-- RECORDS SUPPLIED follows --

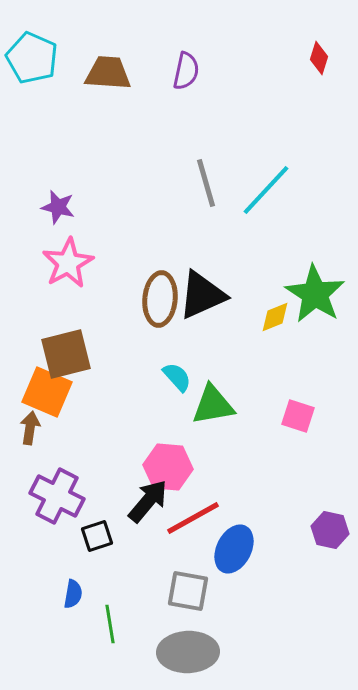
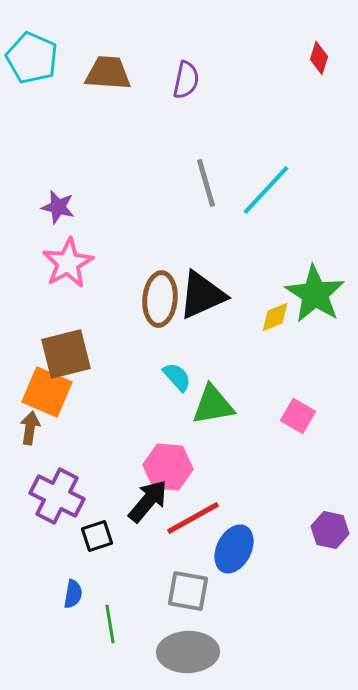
purple semicircle: moved 9 px down
pink square: rotated 12 degrees clockwise
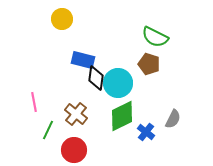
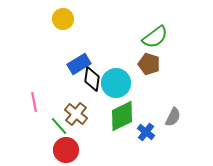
yellow circle: moved 1 px right
green semicircle: rotated 64 degrees counterclockwise
blue rectangle: moved 4 px left, 4 px down; rotated 45 degrees counterclockwise
black diamond: moved 4 px left, 1 px down
cyan circle: moved 2 px left
gray semicircle: moved 2 px up
green line: moved 11 px right, 4 px up; rotated 66 degrees counterclockwise
red circle: moved 8 px left
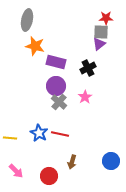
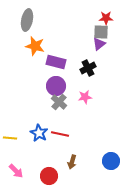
pink star: rotated 24 degrees clockwise
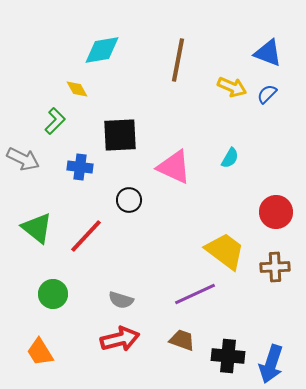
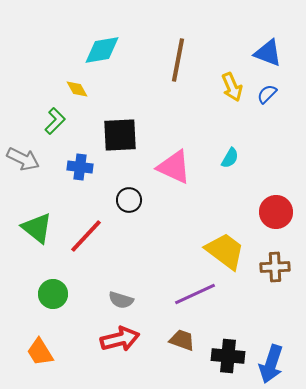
yellow arrow: rotated 44 degrees clockwise
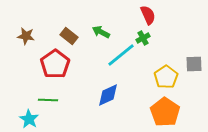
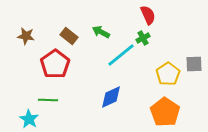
yellow pentagon: moved 2 px right, 3 px up
blue diamond: moved 3 px right, 2 px down
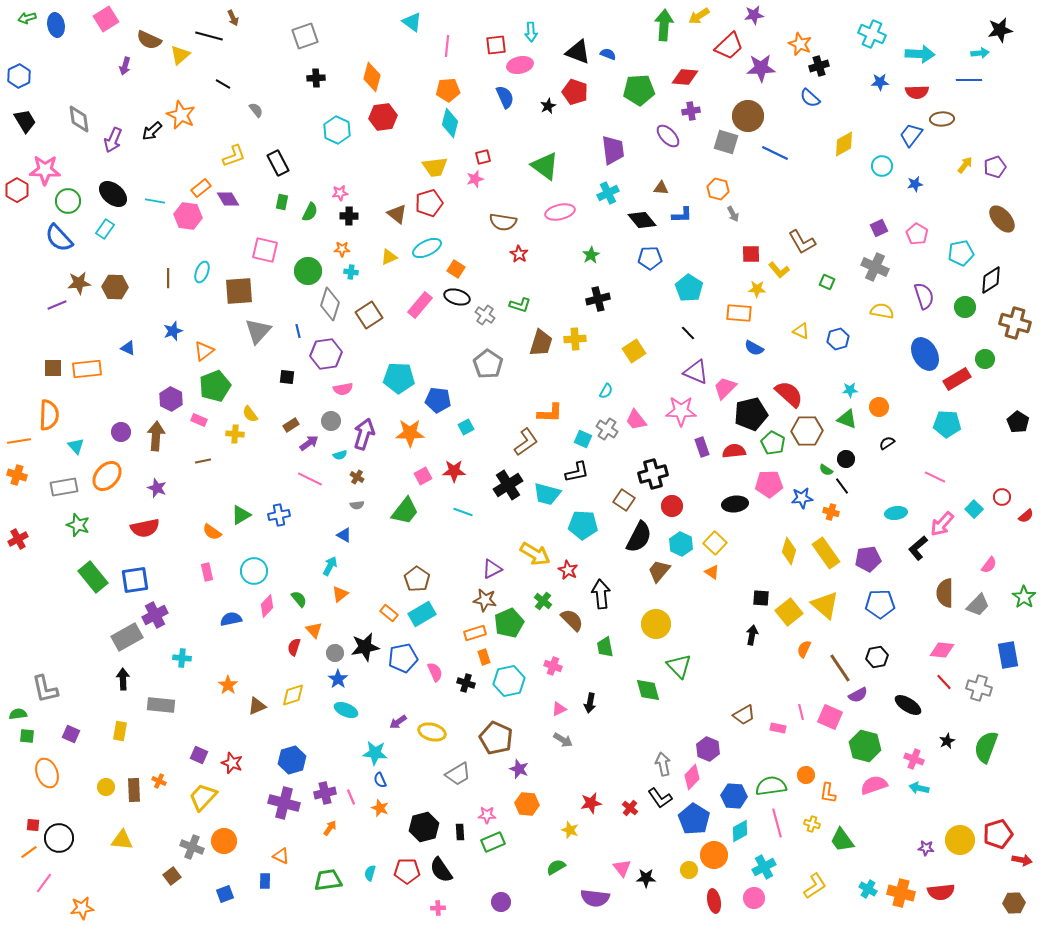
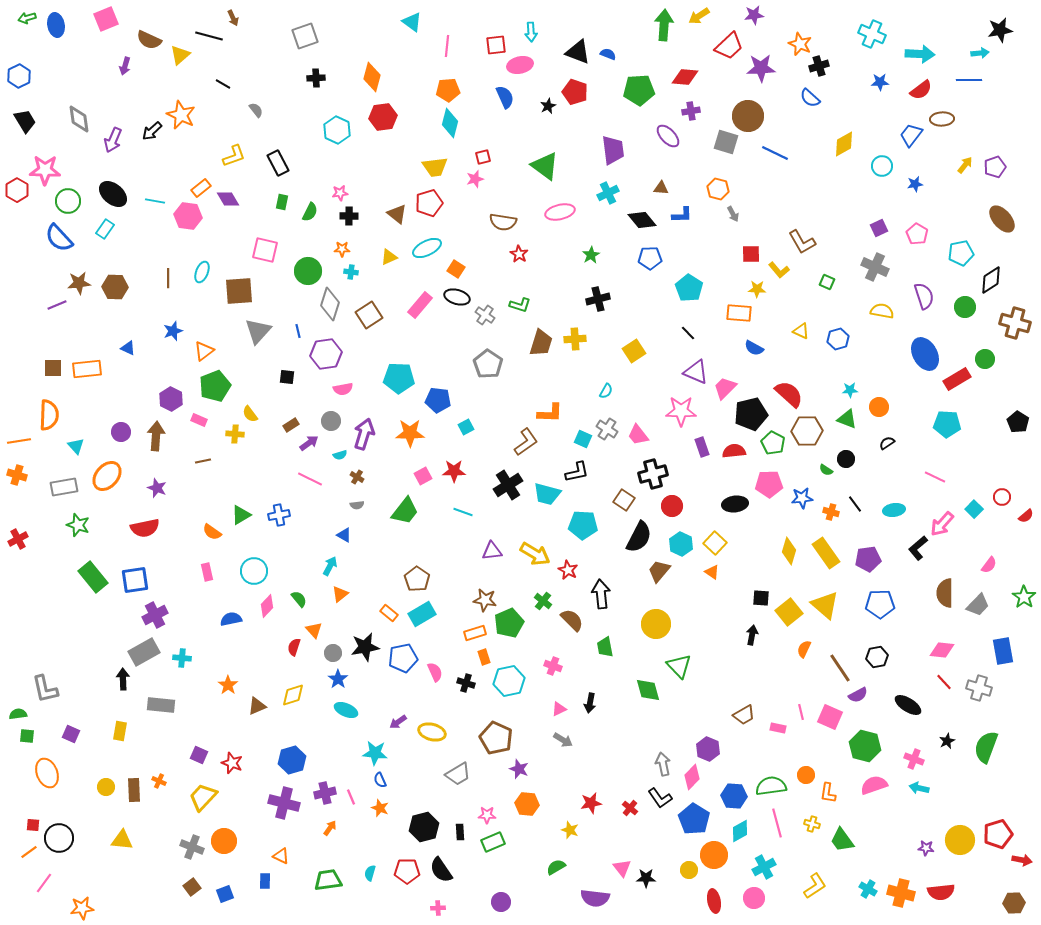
pink square at (106, 19): rotated 10 degrees clockwise
red semicircle at (917, 92): moved 4 px right, 2 px up; rotated 35 degrees counterclockwise
pink trapezoid at (636, 420): moved 2 px right, 15 px down
black line at (842, 486): moved 13 px right, 18 px down
cyan ellipse at (896, 513): moved 2 px left, 3 px up
purple triangle at (492, 569): moved 18 px up; rotated 20 degrees clockwise
gray rectangle at (127, 637): moved 17 px right, 15 px down
gray circle at (335, 653): moved 2 px left
blue rectangle at (1008, 655): moved 5 px left, 4 px up
brown square at (172, 876): moved 20 px right, 11 px down
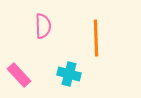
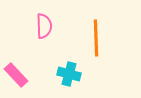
pink semicircle: moved 1 px right
pink rectangle: moved 3 px left
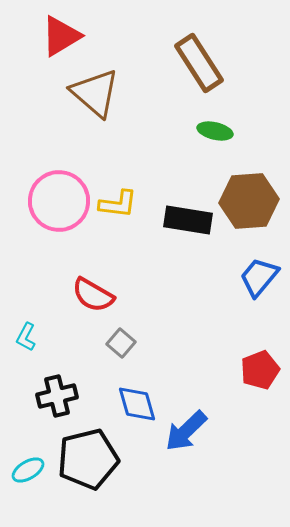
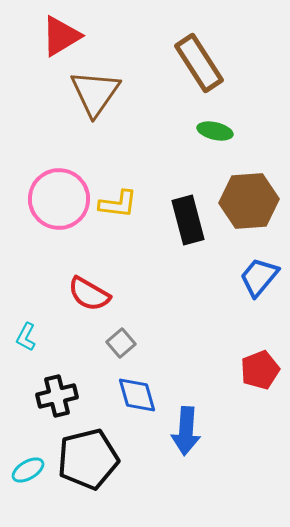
brown triangle: rotated 24 degrees clockwise
pink circle: moved 2 px up
black rectangle: rotated 66 degrees clockwise
red semicircle: moved 4 px left, 1 px up
gray square: rotated 8 degrees clockwise
blue diamond: moved 9 px up
blue arrow: rotated 42 degrees counterclockwise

-- RECORDS SUPPLIED concluded --

INSTRUCTIONS TO FOLLOW
Print the line that contains "blue diamond: moved 9 px up" and each line after it up to the end of the listing, exactly as written.

TASK ANSWER
blue diamond: moved 9 px up
blue arrow: rotated 42 degrees counterclockwise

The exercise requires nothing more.